Work item: Check each line of the entries below for the word "hammer" and state only how many lines have it.

━━━━━━━━

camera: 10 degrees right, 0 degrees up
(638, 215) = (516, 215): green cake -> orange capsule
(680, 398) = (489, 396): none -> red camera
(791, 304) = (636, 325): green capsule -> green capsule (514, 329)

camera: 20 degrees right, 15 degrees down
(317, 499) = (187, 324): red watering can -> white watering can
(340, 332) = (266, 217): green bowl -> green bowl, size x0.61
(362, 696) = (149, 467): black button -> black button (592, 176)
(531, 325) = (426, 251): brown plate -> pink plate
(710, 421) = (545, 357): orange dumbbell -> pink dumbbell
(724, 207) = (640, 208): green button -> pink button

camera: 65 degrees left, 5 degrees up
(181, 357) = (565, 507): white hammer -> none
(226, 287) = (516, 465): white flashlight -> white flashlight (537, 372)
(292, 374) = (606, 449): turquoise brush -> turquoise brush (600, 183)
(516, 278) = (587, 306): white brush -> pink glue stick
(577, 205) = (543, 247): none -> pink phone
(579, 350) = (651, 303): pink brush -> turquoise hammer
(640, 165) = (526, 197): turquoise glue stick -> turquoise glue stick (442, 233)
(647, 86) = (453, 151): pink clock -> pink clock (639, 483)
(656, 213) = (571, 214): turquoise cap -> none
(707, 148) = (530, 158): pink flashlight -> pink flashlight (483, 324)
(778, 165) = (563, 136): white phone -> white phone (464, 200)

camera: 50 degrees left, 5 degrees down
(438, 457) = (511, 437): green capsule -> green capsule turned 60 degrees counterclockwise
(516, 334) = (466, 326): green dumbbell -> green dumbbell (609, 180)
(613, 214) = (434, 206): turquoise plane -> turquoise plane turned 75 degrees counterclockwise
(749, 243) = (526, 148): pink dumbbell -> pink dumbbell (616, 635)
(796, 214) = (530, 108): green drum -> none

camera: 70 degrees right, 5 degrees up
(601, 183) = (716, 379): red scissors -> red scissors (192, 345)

━━━━━━━━

Exercise output: 2